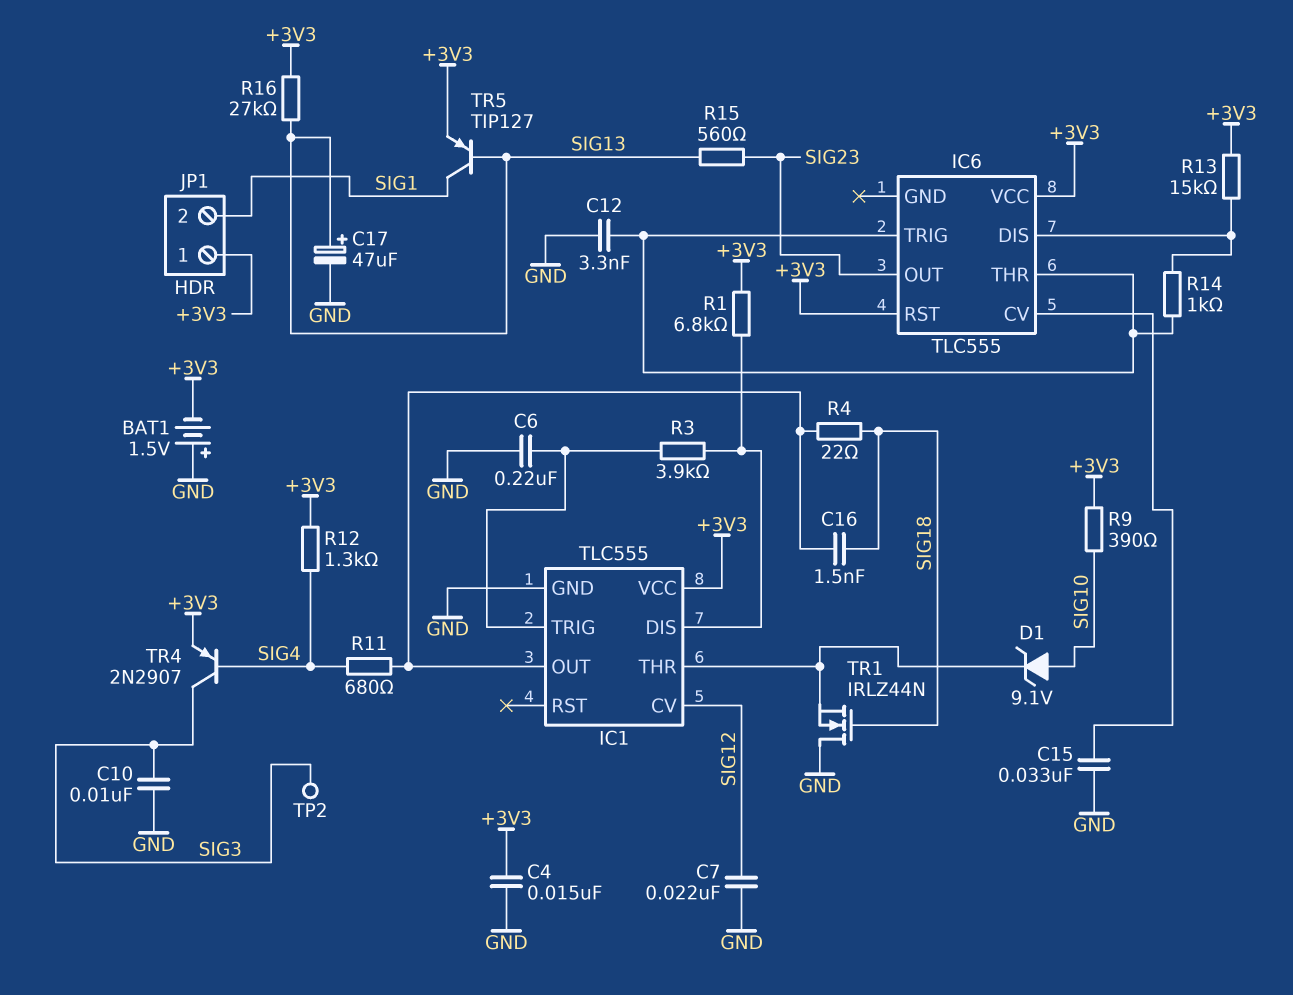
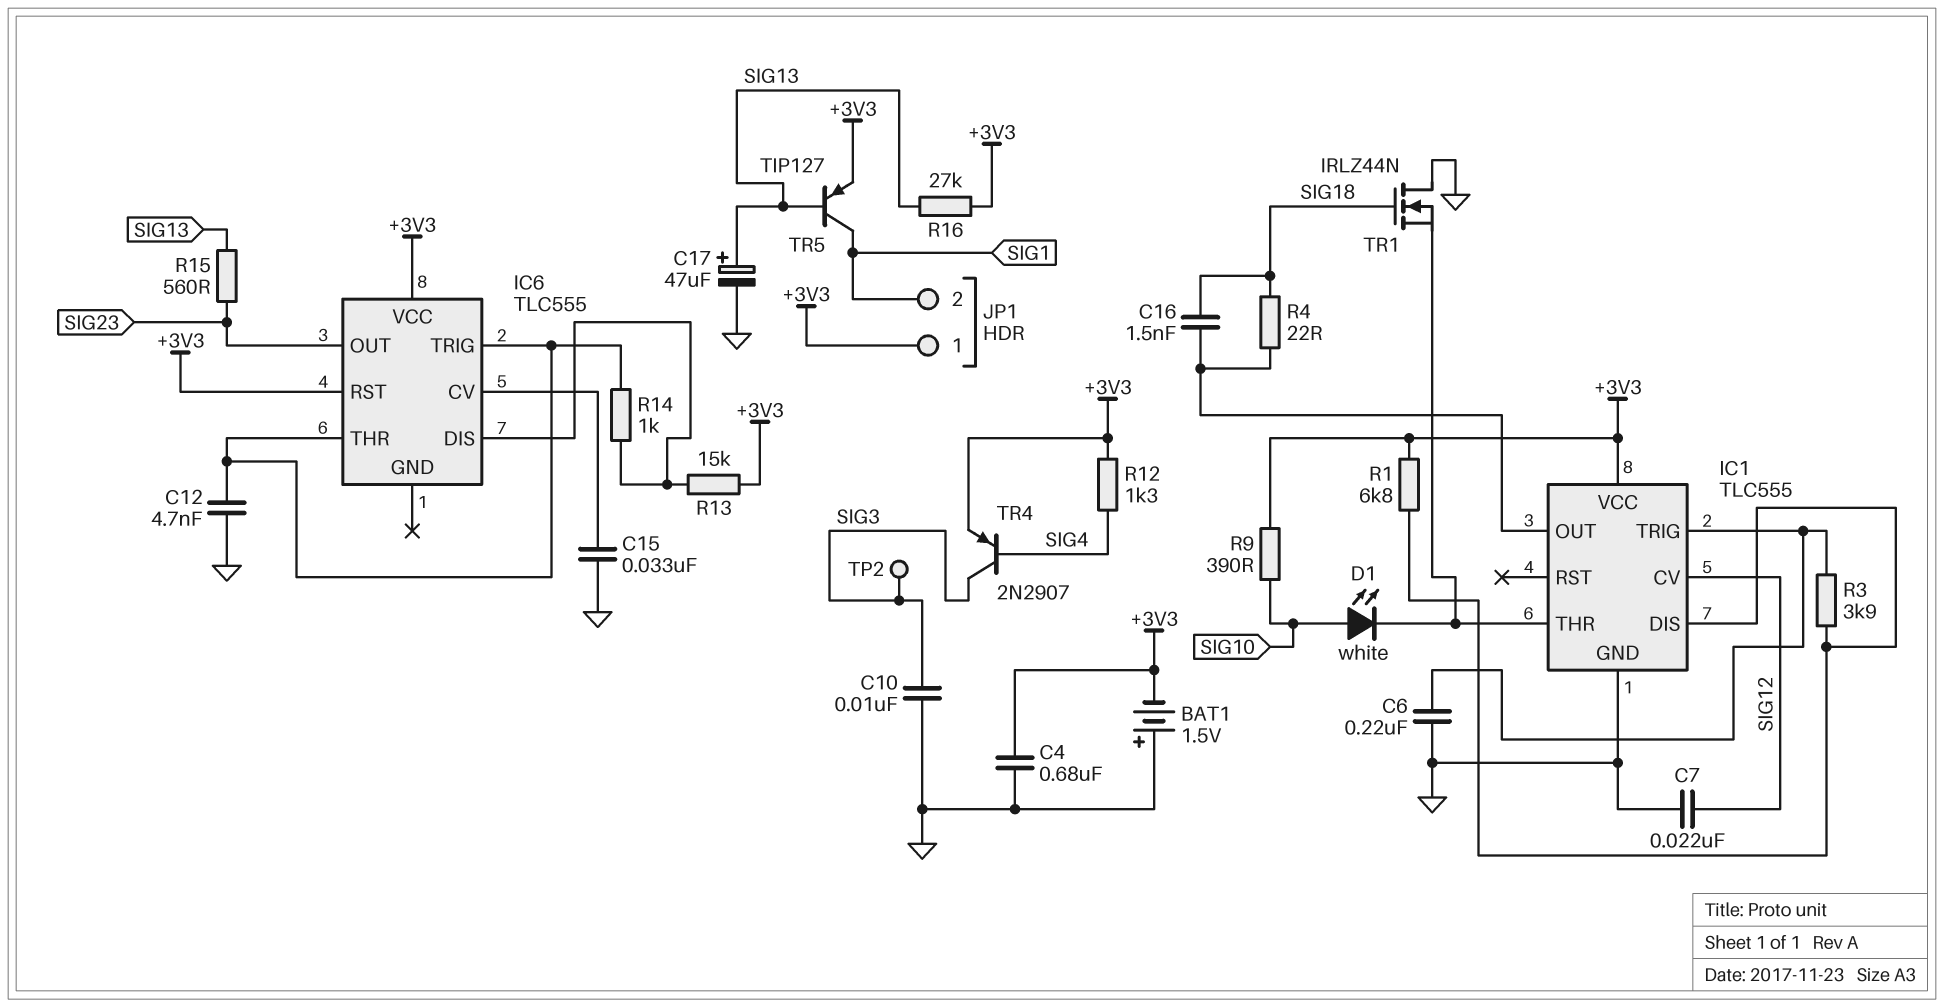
C4: 15nF (+3V3, GND) -> 680nF (+3V3, GND)
C12: 3.3nF (GND, IC6/THR) -> 4.7nF (GND, IC6/THR)
D1: zener 9.1V (A SIG10, K IC1/THR) -> LED white (A SIG10, K IC1/THR)
R11: 680 (IC1/OUT, SIG4) -> none

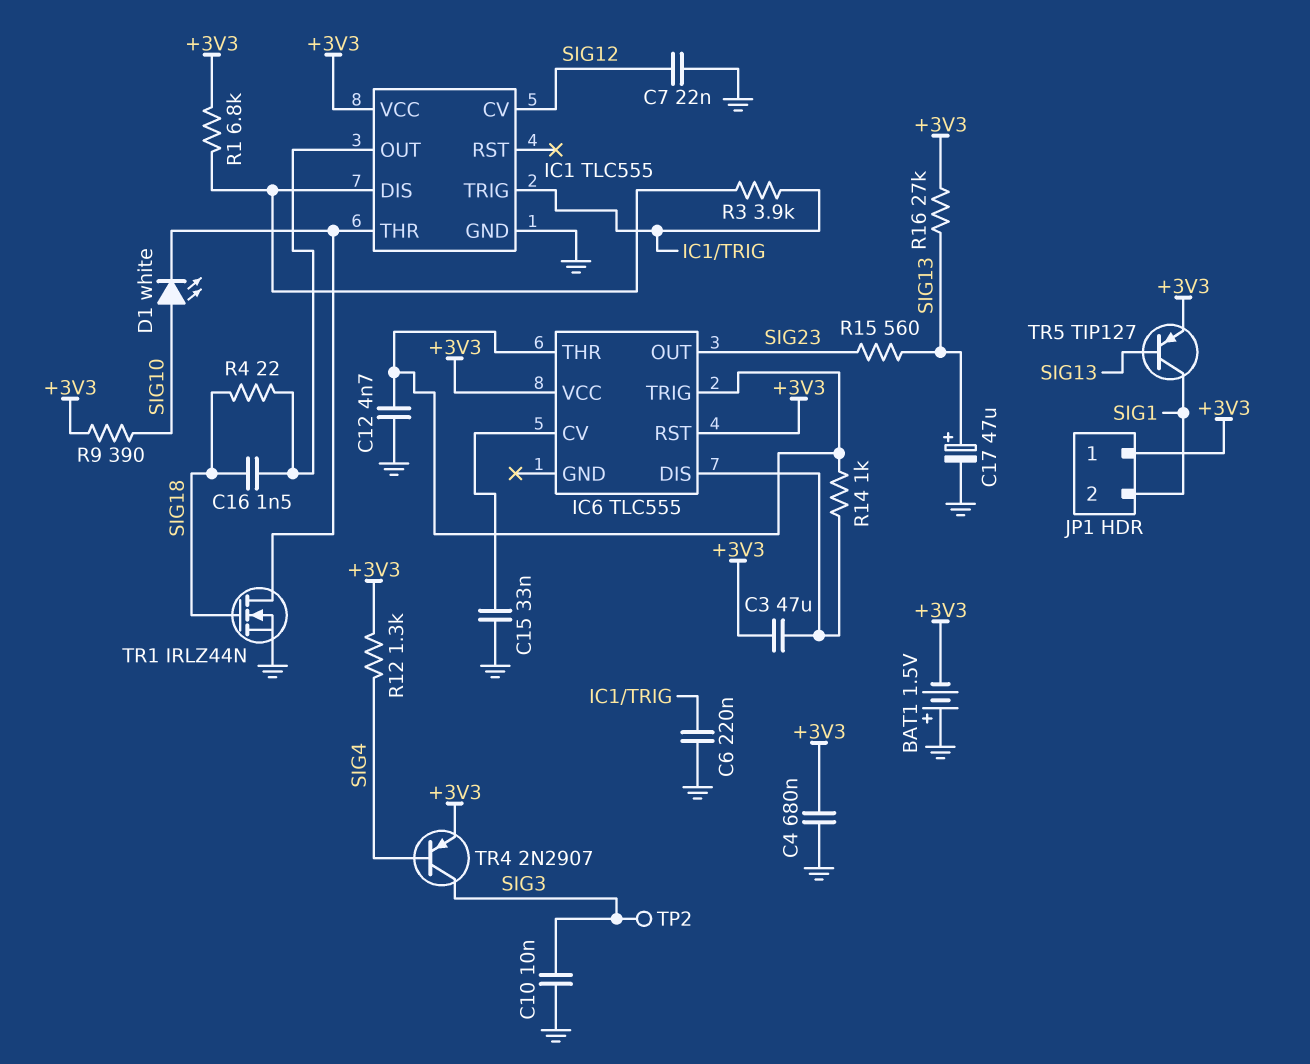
C3: none -> 47uF (+3V3, IC6/DIS)
R13: 15k (+3V3, IC6/DIS) -> none
TR1: NMOS IRLZ44N (G SIG18, D GND, S IC1/THR) -> NMOS IRLZ44N (G SIG18, D IC1/THR, S GND)

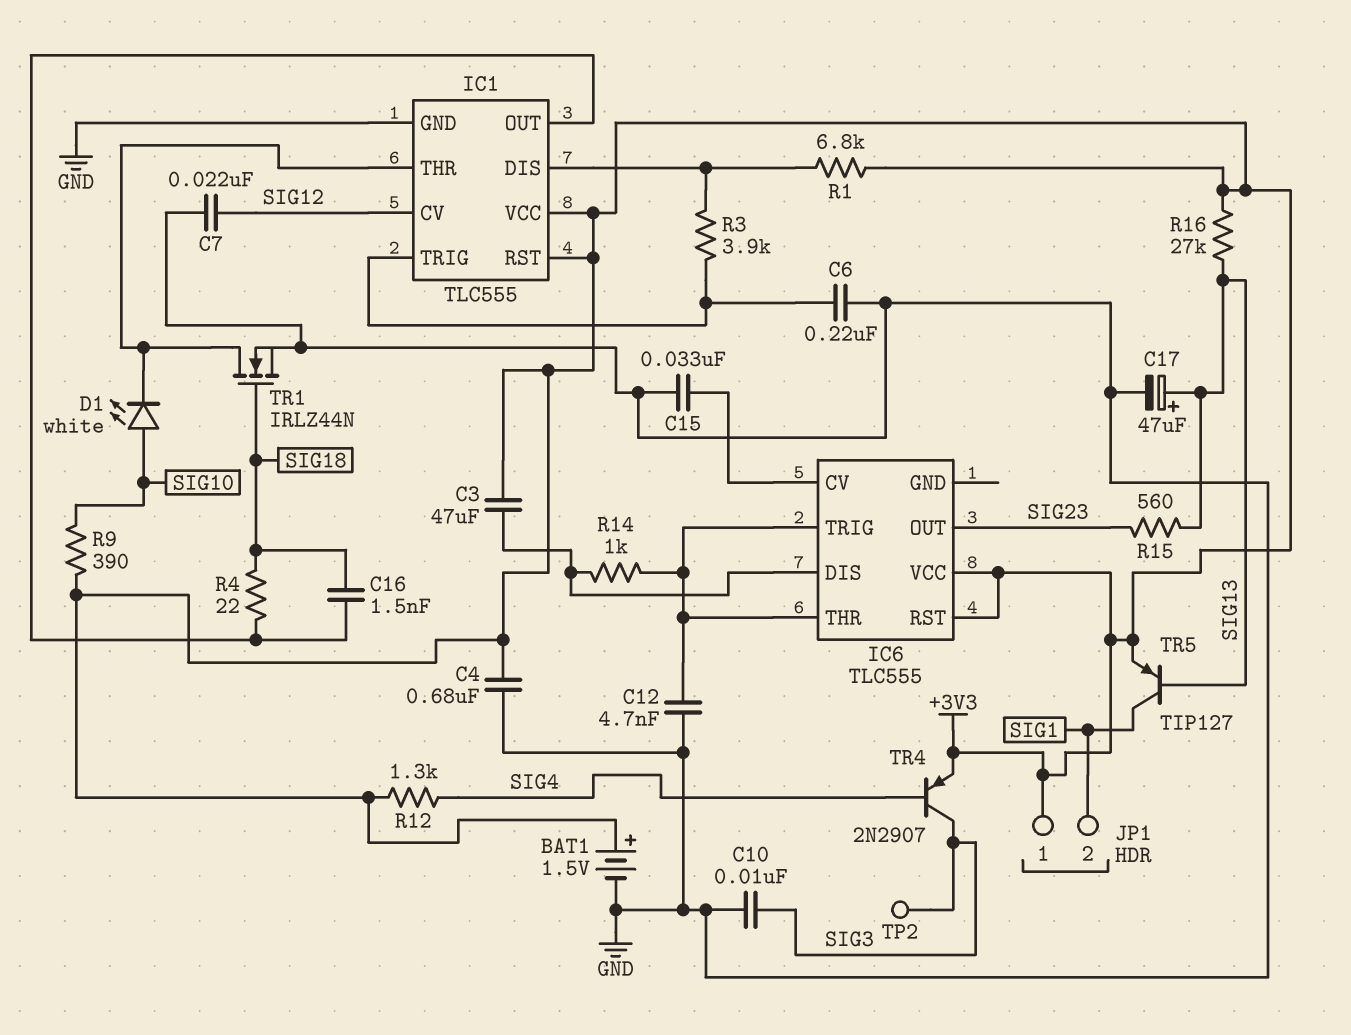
BAT1: 1.5V (plus GND, minus +3V3) -> 1.5V (plus +3V3, minus GND)
IC1 pin RST: none -> +3V3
++++
DIRECTIONS FOR THIS TASK: Each entry above should be copied exactly. The pictures should not.

WRITTEN SOLUTION:
C4: 15nF (+3V3, GND) -> 680nF (+3V3, GND)
C12: 3.3nF (GND, IC6/THR) -> 4.7nF (GND, IC6/THR)
D1: zener 9.1V (A SIG10, K IC1/THR) -> LED white (A SIG10, K IC1/THR)
R11: 680 (IC1/OUT, SIG4) -> none

C3: none -> 47uF (+3V3, IC6/DIS)
R13: 15k (+3V3, IC6/DIS) -> none
TR1: NMOS IRLZ44N (G SIG18, D GND, S IC1/THR) -> NMOS IRLZ44N (G SIG18, D IC1/THR, S GND)

BAT1: 1.5V (plus GND, minus +3V3) -> 1.5V (plus +3V3, minus GND)
IC1 pin RST: none -> +3V3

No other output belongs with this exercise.